WHAT YOU HAVE TO DO:
May I have the lines from the one containing "S2: button (GND, SENS) -> switch (GND, SENS)" to the end of the entries, returned exactly and with nothing else?
:: MATERIAL SUPPLIED ::
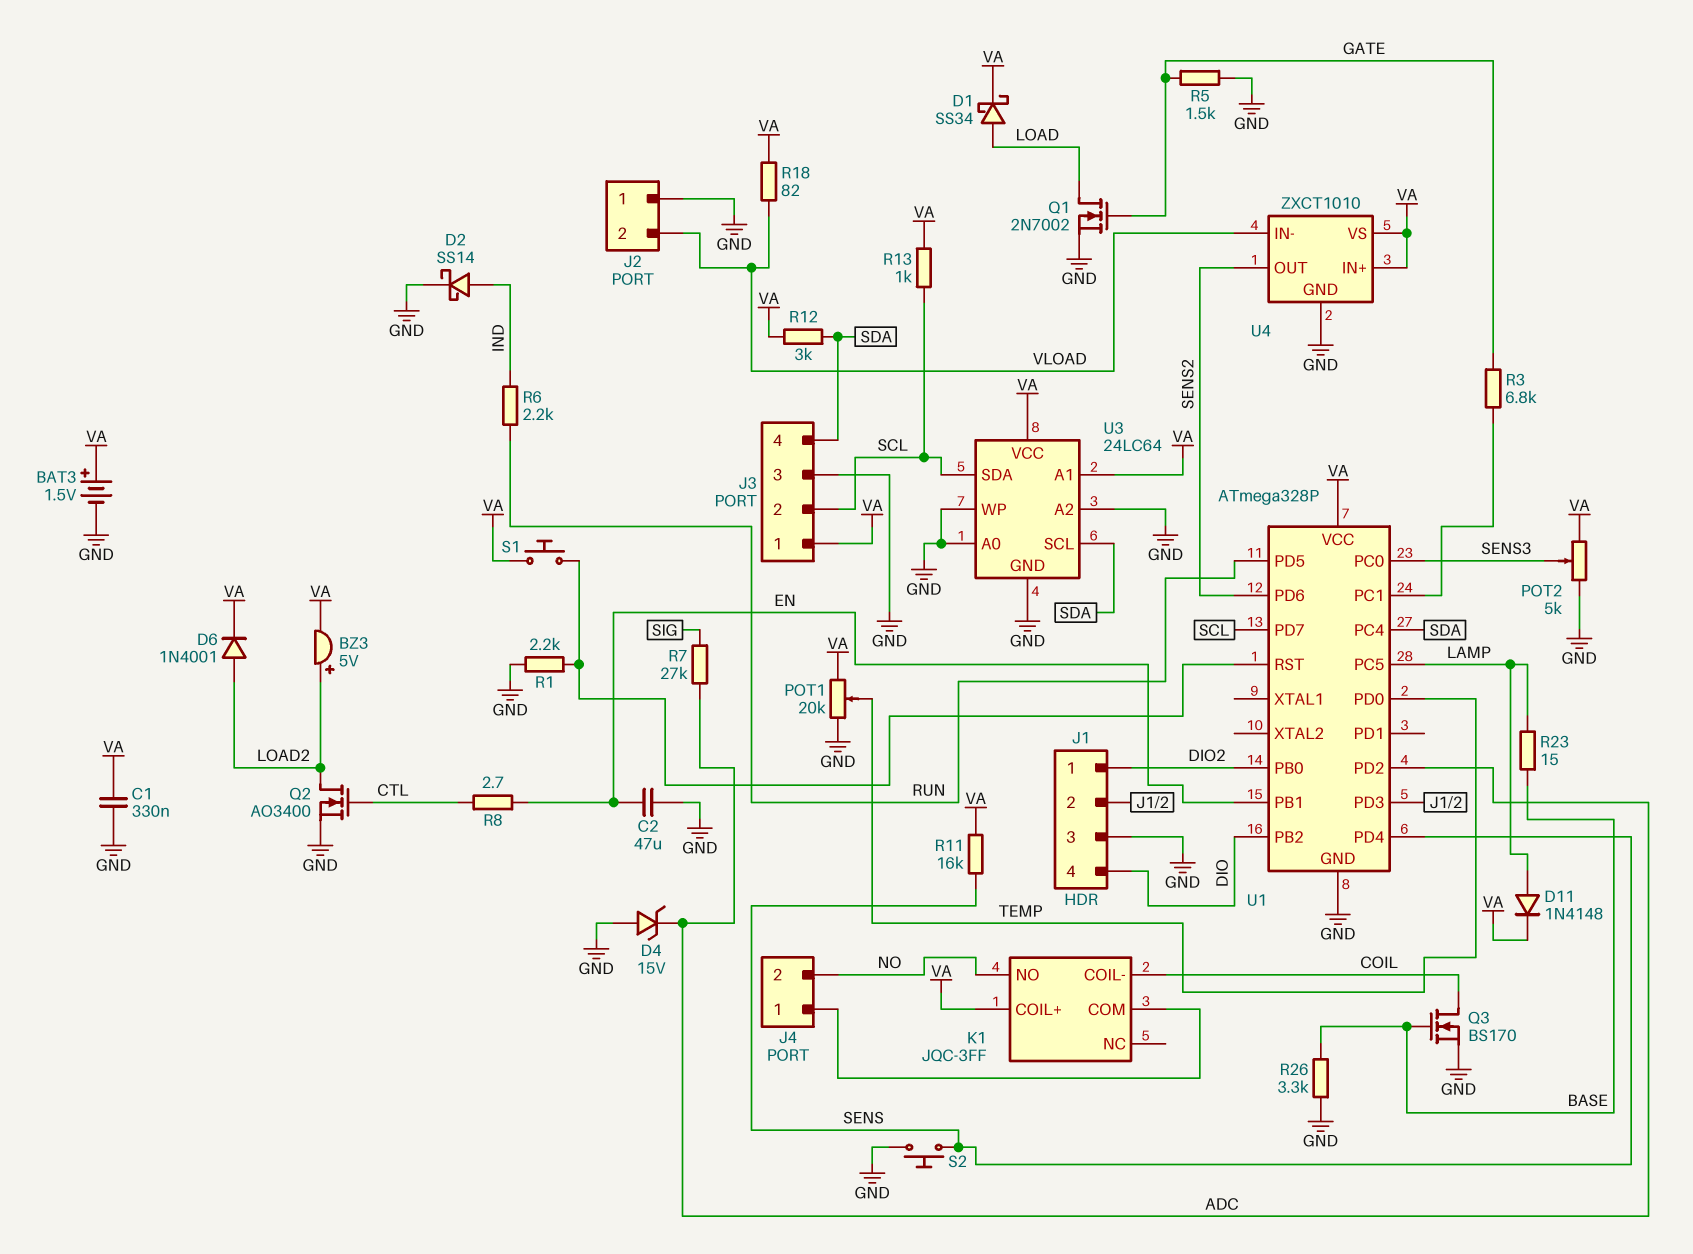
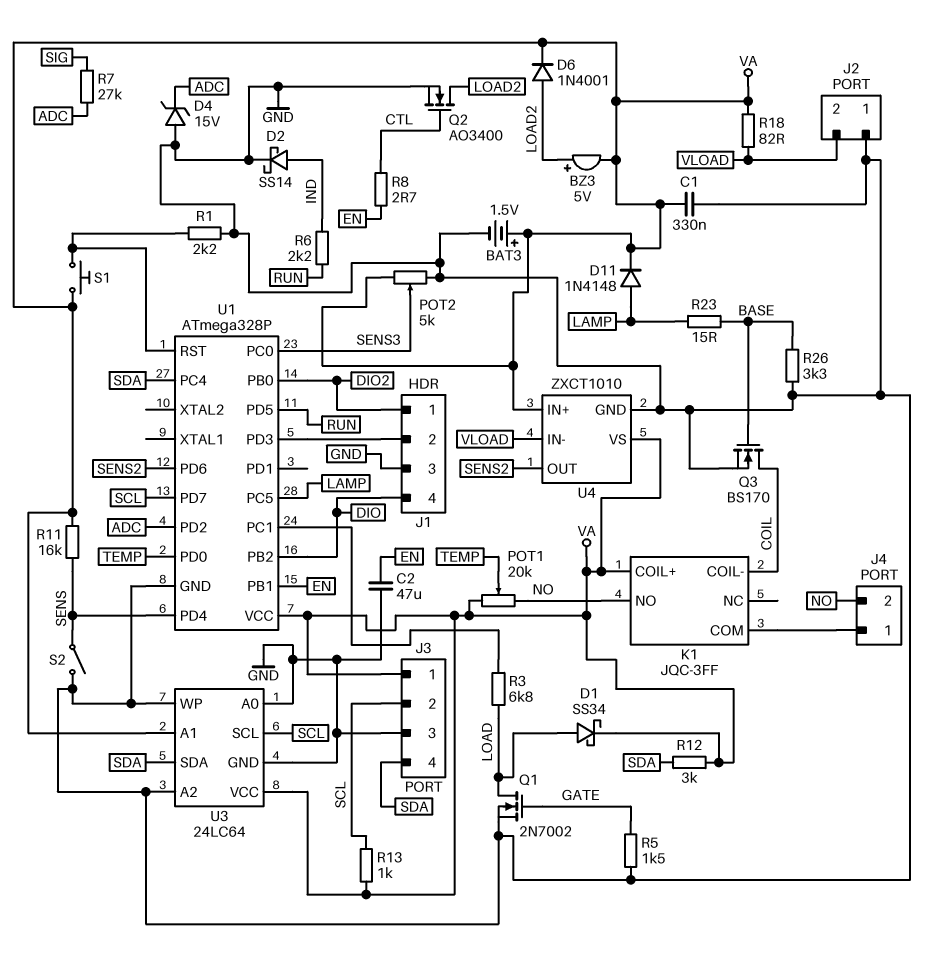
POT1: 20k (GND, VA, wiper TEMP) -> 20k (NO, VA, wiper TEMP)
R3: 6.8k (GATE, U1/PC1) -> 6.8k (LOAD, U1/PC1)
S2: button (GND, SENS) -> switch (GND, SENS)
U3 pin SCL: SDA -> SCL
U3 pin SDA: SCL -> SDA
:::
SOLUTION TO THIS PROBLEM:
S2: button (GND, SENS) -> switch (GND, SENS)
U3 pin SCL: SDA -> SCL
U3 pin SDA: SCL -> SDA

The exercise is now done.